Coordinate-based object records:
'''

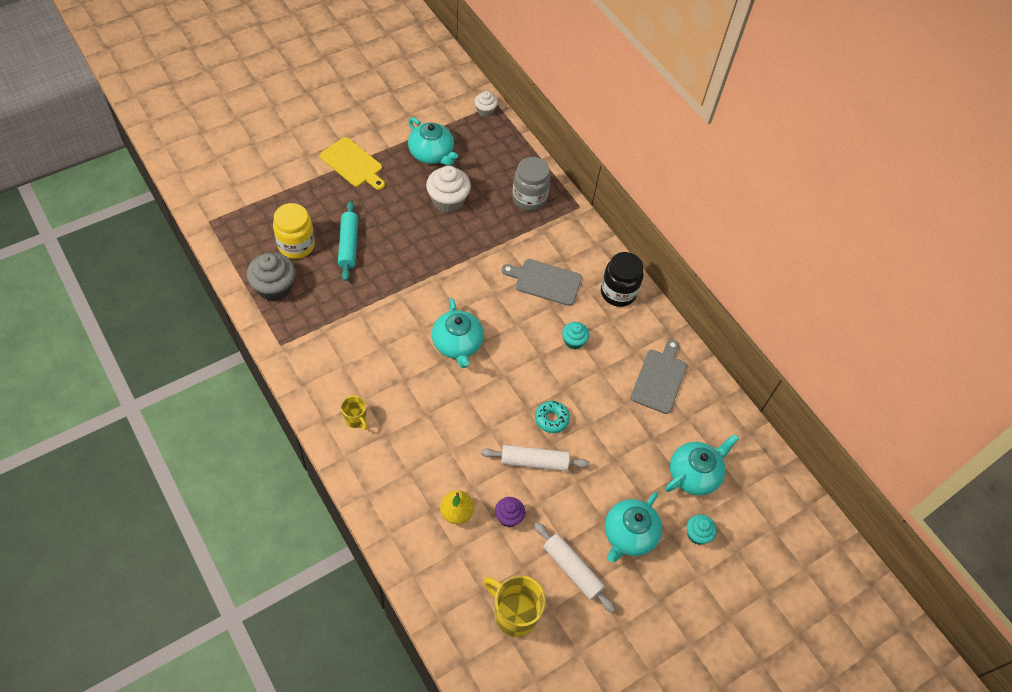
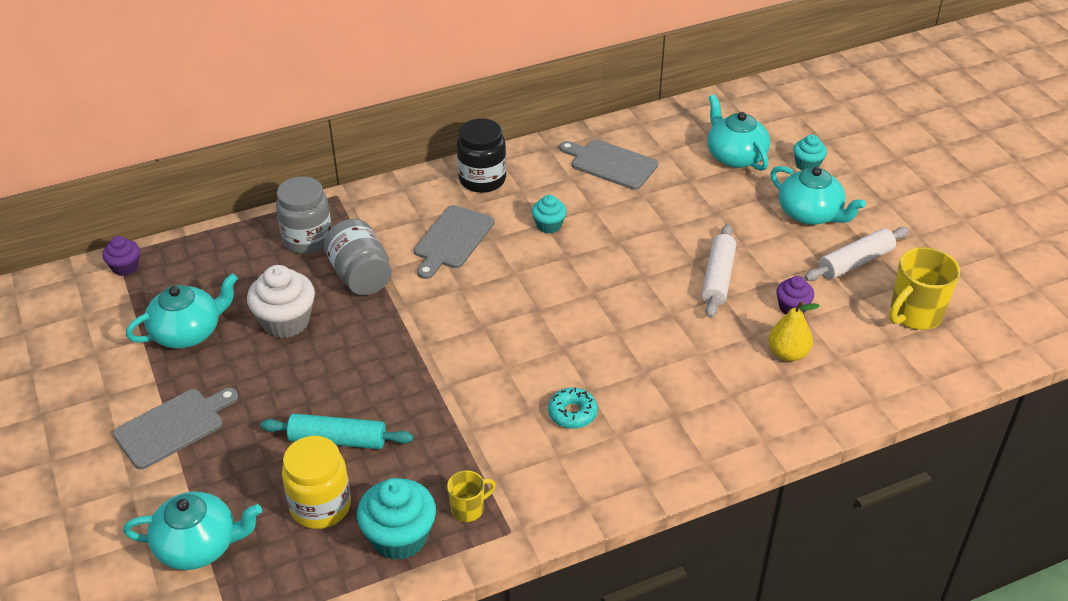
camera: 75 degrees left, 15 degrees down
(274, 287) = (399, 537): grey cupcake -> turquoise cupcake
(353, 164) = (173, 427): yellow cutting board -> grey cutting board
(355, 419) = (648, 446): yellow mug -> yellow mug (468, 509)
(457, 344) = (538, 332): turquoise teapot -> turquoise teapot (199, 545)
(485, 111) = (125, 267): white cupcake -> purple cupcake
(498, 233) = (360, 276): none -> grey jar
(551, 419) = (659, 257): turquoise donut -> turquoise donut (572, 413)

'''

What is expected: Set down nothing but the lines from the one containing "(457, 344) = (538, 332): turquoise" through the end of the entries above, exactly as written, both ends counted.

Written solution:
(457, 344) = (538, 332): turquoise teapot -> turquoise teapot (199, 545)
(485, 111) = (125, 267): white cupcake -> purple cupcake
(498, 233) = (360, 276): none -> grey jar
(551, 419) = (659, 257): turquoise donut -> turquoise donut (572, 413)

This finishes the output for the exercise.